Yapılacak İş: Aşağıdaki satırların tamamını, boş olanları atlayarak "No" ve "Satır" sütunlarından oluşan bir Markdown tablosuna dönüştürün. Her satır için numarasını ve metnini ilgili sütuna yazın.

——

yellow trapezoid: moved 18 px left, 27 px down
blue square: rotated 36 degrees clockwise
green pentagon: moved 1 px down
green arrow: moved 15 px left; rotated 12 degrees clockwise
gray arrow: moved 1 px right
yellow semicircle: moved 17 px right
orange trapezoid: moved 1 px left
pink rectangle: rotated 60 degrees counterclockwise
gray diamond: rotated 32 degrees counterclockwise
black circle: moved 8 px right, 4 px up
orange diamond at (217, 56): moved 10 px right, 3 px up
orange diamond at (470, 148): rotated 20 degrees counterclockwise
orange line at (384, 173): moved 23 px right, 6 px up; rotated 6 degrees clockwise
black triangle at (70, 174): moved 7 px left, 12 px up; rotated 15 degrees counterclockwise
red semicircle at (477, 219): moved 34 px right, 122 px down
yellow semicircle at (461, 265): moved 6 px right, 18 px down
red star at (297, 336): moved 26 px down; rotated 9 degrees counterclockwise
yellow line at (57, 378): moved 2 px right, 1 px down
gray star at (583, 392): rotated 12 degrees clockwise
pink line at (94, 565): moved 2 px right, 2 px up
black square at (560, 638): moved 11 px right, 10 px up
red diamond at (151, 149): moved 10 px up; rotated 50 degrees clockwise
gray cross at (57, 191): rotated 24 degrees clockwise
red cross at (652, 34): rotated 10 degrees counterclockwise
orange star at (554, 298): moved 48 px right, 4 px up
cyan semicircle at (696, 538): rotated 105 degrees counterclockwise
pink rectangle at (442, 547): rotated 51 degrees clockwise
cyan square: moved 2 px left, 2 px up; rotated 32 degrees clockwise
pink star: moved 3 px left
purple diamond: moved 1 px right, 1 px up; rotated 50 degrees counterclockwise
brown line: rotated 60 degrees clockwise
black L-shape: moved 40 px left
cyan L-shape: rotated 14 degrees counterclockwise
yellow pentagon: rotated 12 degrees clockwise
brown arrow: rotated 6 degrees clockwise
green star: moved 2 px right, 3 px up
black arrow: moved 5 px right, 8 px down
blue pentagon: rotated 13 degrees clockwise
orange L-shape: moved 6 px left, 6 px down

——

Yanıt:
| No | Satır |
|---|---|
| 1 | yellow trapezoid: moved 18 px left, 27 px down |
| 2 | blue square: rotated 36 degrees clockwise |
| 3 | green pentagon: moved 1 px down |
| 4 | green arrow: moved 15 px left; rotated 12 degrees clockwise |
| 5 | gray arrow: moved 1 px right |
| 6 | yellow semicircle: moved 17 px right |
| 7 | orange trapezoid: moved 1 px left |
| 8 | pink rectangle: rotated 60 degrees counterclockwise |
| 9 | gray diamond: rotated 32 degrees counterclockwise |
| 10 | black circle: moved 8 px right, 4 px up |
| 11 | orange diamond at (217, 56): moved 10 px right, 3 px up |
| 12 | orange diamond at (470, 148): rotated 20 degrees counterclockwise |
| 13 | orange line at (384, 173): moved 23 px right, 6 px up; rotated 6 degrees clockwise |
| 14 | black triangle at (70, 174): moved 7 px left, 12 px up; rotated 15 degrees counterclockwise |
| 15 | red semicircle at (477, 219): moved 34 px right, 122 px down |
| 16 | yellow semicircle at (461, 265): moved 6 px right, 18 px down |
| 17 | red star at (297, 336): moved 26 px down; rotated 9 degrees counterclockwise |
| 18 | yellow line at (57, 378): moved 2 px right, 1 px down |
| 19 | gray star at (583, 392): rotated 12 degrees clockwise |
| 20 | pink line at (94, 565): moved 2 px right, 2 px up |
| 21 | black square at (560, 638): moved 11 px right, 10 px up |
| 22 | red diamond at (151, 149): moved 10 px up; rotated 50 degrees clockwise |
| 23 | gray cross at (57, 191): rotated 24 degrees clockwise |
| 24 | red cross at (652, 34): rotated 10 degrees counterclockwise |
| 25 | orange star at (554, 298): moved 48 px right, 4 px up |
| 26 | cyan semicircle at (696, 538): rotated 105 degrees counterclockwise |
| 27 | pink rectangle at (442, 547): rotated 51 degrees clockwise |
| 28 | cyan square: moved 2 px left, 2 px up; rotated 32 degrees clockwise |
| 29 | pink star: moved 3 px left |
| 30 | purple diamond: moved 1 px right, 1 px up; rotated 50 degrees counterclockwise |
| 31 | brown line: rotated 60 degrees clockwise |
| 32 | black L-shape: moved 40 px left |
| 33 | cyan L-shape: rotated 14 degrees counterclockwise |
| 34 | yellow pentagon: rotated 12 degrees clockwise |
| 35 | brown arrow: rotated 6 degrees clockwise |
| 36 | green star: moved 2 px right, 3 px up |
| 37 | black arrow: moved 5 px right, 8 px down |
| 38 | blue pentagon: rotated 13 degrees clockwise |
| 39 | orange L-shape: moved 6 px left, 6 px down |